BEGIN EXERCISE MATERIALS

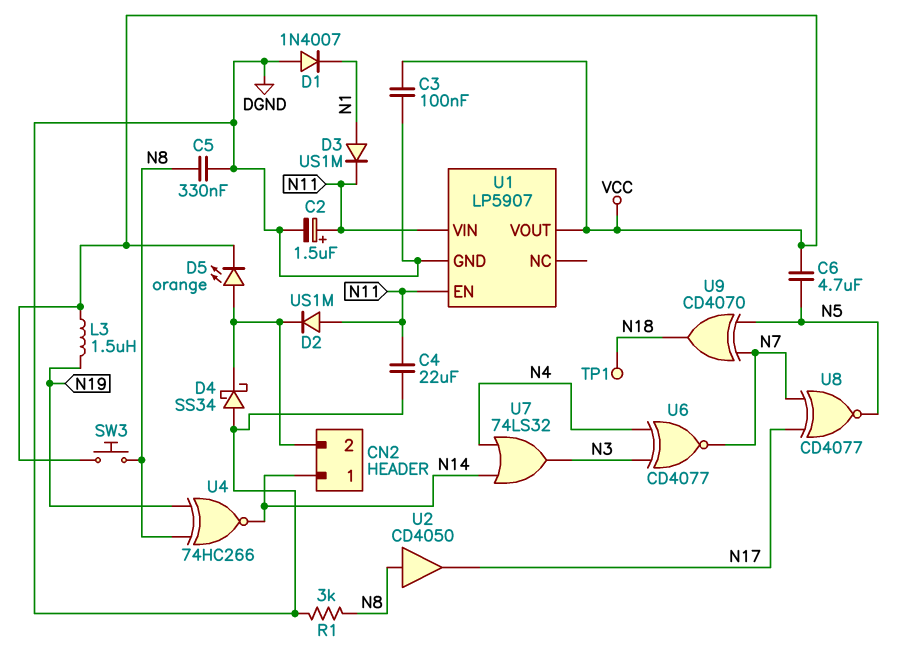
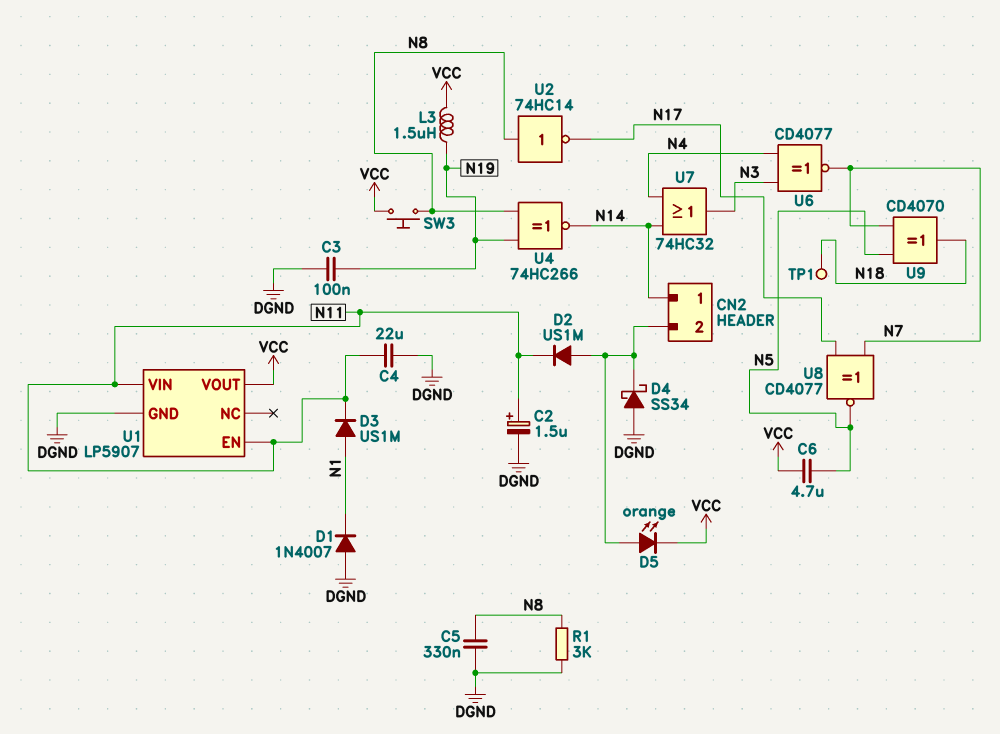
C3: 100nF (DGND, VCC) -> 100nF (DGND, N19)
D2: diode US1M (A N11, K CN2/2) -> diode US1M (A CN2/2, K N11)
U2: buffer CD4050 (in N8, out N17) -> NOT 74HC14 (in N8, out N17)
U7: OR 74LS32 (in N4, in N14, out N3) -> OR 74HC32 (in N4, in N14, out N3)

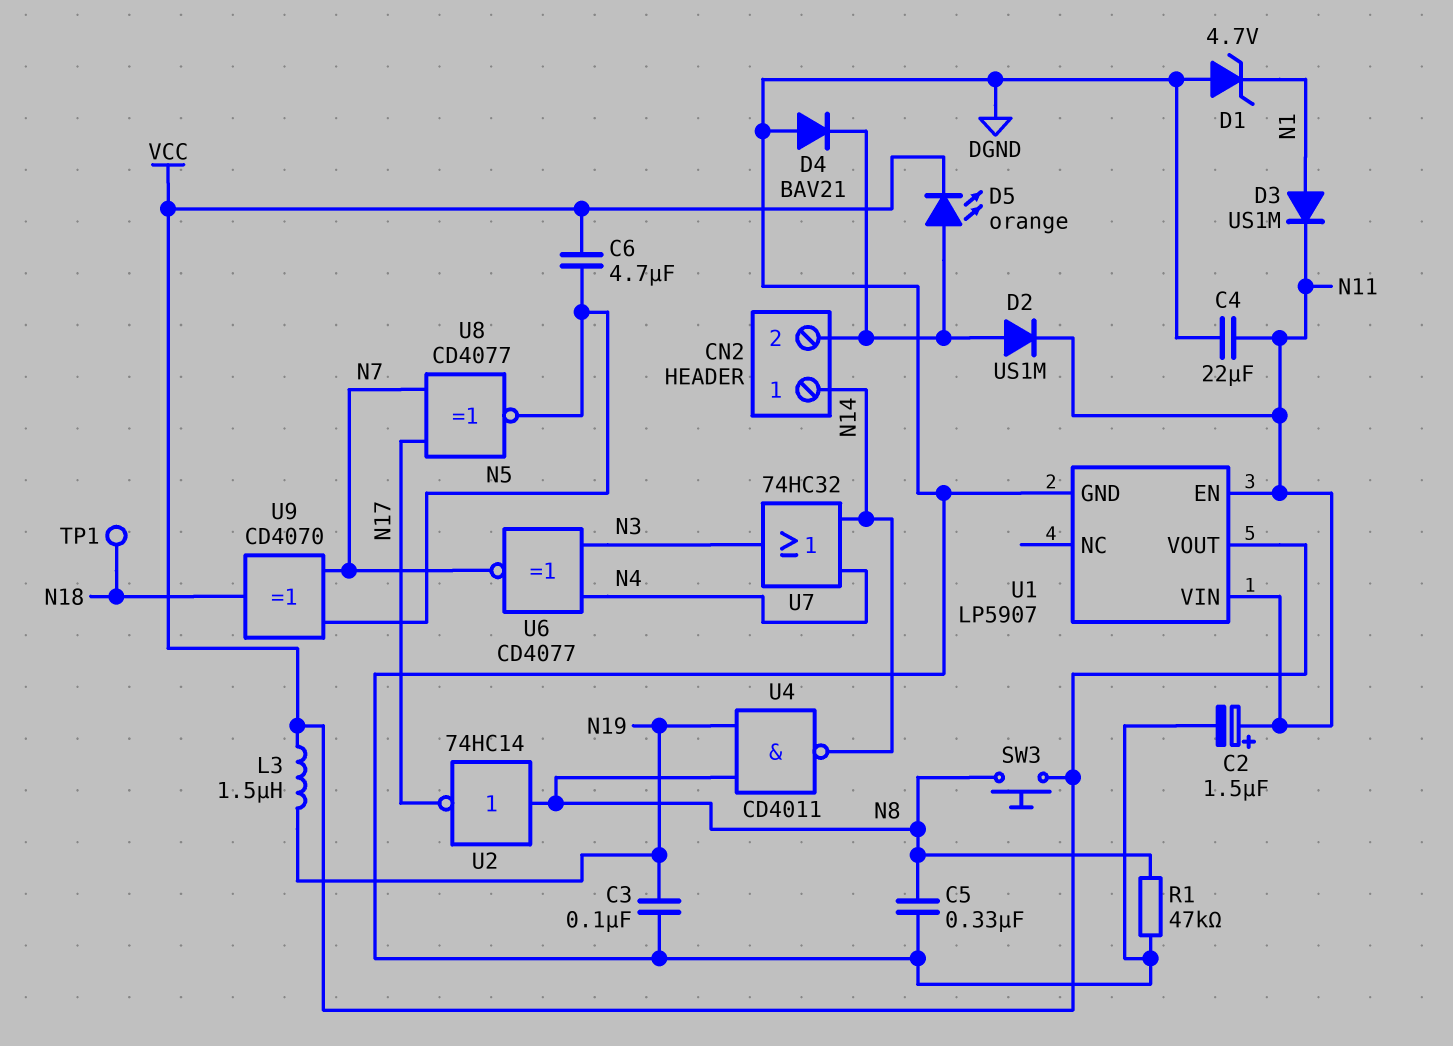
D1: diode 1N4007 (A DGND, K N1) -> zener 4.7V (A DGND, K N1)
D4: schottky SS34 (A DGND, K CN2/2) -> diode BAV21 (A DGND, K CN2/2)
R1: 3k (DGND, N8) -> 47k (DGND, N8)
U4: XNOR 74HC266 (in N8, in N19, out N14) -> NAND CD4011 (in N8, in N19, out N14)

END EXERCISE MATERIALS

**ACTIVITY:** Tally, across the records, each line that contains the word "DGND", and answer with nothing except the count.

**ANSWER FOR THE TASK:** 4